● **Work instructions**: In how many lines of the records below does the case-sensitive string "kern" appear? Reply with the number only.
══ Given data
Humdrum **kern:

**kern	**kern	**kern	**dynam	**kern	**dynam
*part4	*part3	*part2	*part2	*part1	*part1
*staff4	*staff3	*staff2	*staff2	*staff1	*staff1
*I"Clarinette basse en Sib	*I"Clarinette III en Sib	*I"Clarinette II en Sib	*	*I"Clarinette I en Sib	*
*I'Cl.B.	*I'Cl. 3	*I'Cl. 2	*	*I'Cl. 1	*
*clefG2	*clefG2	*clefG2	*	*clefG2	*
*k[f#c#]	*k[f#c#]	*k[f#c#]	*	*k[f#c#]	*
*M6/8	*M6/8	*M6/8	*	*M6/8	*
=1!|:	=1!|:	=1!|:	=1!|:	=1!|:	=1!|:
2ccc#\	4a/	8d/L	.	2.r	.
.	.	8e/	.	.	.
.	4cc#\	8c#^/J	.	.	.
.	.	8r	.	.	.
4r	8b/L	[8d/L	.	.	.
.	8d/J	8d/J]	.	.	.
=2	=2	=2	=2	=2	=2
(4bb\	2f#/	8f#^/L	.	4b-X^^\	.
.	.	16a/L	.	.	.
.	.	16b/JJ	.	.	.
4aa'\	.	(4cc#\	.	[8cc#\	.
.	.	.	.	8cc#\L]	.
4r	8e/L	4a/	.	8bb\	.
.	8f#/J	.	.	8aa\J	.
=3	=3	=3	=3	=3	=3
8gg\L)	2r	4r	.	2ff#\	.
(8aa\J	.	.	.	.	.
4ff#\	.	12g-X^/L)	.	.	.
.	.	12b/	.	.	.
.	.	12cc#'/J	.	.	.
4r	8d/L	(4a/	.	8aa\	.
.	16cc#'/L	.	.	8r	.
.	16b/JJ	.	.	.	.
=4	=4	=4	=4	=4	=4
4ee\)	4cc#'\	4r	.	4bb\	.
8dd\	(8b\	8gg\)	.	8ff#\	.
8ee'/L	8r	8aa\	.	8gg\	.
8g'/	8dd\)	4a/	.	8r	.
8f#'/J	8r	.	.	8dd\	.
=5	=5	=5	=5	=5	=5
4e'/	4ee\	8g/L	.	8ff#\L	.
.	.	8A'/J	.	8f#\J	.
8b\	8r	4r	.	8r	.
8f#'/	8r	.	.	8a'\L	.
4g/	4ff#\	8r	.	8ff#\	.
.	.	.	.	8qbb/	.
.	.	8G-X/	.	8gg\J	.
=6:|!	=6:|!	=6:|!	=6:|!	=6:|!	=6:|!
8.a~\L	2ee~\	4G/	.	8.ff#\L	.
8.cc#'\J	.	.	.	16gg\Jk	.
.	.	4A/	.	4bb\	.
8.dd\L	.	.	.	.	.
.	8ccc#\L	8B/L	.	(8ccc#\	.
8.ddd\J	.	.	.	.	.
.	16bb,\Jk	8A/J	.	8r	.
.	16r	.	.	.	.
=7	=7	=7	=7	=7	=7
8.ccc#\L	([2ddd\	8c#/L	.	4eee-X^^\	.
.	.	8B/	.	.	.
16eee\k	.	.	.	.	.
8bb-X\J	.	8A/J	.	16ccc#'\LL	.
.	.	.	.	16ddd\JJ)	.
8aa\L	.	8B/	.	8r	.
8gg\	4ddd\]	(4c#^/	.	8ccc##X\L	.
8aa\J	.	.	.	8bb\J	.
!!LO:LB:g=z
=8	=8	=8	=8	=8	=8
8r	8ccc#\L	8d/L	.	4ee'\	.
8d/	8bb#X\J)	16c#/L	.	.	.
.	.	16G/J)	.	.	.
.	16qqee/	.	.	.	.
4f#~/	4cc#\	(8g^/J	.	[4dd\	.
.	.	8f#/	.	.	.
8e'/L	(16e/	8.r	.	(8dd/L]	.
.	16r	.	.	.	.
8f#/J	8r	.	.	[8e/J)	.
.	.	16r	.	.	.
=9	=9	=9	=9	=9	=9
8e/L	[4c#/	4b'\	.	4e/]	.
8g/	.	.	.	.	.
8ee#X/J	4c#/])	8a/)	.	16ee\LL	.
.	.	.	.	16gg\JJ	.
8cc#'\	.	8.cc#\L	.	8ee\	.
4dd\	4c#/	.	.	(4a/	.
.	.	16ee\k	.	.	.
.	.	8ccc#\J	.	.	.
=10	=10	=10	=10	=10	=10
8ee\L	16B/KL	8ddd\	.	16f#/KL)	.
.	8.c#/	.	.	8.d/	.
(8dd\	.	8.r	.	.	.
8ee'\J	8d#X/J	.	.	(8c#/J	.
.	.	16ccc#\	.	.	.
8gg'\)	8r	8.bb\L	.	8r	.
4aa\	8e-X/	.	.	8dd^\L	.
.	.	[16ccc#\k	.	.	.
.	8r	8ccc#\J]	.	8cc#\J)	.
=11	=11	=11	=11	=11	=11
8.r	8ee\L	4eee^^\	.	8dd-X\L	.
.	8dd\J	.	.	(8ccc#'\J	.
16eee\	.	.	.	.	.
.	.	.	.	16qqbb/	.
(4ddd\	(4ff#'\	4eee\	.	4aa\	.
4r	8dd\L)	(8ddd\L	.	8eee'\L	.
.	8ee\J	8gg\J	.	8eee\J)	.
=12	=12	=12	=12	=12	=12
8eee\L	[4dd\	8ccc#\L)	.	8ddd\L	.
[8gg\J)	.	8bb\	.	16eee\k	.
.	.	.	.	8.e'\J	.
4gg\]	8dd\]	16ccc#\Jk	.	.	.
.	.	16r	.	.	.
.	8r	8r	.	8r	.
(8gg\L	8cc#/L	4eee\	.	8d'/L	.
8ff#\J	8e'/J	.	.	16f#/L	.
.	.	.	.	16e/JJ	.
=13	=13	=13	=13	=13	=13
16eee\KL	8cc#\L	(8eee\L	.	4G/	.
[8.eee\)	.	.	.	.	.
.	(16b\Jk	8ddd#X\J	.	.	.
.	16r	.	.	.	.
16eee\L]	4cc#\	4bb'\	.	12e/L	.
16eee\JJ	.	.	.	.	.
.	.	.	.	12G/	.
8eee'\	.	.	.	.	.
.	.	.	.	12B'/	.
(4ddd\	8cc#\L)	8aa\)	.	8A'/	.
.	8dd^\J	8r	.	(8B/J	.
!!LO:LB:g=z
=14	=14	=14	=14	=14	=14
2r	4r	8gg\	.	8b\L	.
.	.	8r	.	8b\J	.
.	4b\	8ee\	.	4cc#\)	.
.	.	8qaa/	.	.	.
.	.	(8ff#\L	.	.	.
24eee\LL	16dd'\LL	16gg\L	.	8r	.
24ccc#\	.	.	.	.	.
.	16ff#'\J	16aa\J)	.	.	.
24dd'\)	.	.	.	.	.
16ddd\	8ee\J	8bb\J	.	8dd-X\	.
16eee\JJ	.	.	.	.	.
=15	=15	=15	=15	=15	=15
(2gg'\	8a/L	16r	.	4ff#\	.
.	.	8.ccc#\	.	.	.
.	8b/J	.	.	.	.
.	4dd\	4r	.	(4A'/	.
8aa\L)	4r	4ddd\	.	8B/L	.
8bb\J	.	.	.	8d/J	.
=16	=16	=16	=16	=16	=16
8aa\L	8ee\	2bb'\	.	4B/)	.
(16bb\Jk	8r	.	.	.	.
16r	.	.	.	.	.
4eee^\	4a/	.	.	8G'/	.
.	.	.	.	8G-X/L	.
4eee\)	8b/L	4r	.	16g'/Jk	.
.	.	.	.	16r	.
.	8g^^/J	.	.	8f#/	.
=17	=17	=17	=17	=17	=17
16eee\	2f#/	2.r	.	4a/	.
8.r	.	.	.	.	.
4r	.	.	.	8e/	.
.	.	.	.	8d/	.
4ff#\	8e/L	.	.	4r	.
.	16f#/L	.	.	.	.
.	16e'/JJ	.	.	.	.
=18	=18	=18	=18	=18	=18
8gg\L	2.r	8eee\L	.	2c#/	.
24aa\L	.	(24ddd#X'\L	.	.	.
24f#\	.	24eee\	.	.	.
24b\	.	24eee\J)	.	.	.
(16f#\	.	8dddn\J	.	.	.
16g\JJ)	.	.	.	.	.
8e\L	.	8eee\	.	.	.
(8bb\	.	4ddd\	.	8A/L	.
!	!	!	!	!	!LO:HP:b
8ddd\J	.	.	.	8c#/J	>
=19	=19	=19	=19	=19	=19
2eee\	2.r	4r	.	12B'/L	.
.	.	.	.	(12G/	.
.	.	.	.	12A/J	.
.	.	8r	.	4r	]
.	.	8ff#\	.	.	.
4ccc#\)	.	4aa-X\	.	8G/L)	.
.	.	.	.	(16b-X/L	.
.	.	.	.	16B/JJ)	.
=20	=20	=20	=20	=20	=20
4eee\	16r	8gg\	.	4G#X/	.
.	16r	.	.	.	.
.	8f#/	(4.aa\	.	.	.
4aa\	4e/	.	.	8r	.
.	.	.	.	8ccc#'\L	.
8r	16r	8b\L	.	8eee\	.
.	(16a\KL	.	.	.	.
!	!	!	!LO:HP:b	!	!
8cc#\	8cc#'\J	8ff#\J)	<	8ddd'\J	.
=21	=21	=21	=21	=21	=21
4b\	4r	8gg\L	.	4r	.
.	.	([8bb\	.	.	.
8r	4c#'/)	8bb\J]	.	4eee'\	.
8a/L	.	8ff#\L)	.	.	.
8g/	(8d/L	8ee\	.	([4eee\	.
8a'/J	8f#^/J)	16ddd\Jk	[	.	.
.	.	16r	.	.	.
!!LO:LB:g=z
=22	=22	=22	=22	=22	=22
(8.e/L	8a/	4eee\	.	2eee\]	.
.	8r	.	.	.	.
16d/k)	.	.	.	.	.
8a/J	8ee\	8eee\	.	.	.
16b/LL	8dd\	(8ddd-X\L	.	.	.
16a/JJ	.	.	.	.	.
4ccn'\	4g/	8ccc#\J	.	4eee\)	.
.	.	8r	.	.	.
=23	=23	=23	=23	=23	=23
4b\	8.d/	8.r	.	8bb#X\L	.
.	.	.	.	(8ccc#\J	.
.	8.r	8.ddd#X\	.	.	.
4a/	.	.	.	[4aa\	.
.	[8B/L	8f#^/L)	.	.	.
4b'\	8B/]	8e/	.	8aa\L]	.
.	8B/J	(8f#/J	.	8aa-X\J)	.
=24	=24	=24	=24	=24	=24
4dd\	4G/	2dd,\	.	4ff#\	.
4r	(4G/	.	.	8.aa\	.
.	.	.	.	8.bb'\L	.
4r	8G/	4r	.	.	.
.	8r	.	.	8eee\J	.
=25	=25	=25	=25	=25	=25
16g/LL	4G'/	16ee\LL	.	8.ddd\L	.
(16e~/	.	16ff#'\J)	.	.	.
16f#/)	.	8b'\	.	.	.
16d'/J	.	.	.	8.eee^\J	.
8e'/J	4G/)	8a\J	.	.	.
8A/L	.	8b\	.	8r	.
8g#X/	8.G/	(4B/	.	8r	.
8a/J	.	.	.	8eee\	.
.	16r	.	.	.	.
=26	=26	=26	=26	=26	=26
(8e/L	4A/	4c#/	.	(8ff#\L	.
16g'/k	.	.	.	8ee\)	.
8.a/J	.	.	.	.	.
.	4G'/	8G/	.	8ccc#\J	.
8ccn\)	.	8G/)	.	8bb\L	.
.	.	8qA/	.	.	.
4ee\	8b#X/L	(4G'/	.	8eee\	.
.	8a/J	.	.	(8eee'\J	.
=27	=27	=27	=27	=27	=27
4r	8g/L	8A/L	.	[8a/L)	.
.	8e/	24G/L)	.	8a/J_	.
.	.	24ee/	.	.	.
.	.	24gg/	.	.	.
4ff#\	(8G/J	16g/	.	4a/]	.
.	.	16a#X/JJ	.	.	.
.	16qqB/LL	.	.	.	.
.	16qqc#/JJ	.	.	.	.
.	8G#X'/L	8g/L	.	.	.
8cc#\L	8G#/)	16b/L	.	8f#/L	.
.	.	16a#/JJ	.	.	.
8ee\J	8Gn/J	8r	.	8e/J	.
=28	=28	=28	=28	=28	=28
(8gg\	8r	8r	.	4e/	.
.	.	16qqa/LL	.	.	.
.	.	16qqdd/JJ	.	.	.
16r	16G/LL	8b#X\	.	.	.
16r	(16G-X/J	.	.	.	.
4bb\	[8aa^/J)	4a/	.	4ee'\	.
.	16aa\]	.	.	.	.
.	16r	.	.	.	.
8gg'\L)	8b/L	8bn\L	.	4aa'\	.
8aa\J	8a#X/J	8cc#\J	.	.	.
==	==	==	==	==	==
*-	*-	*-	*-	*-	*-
════
● **Complete output**: 2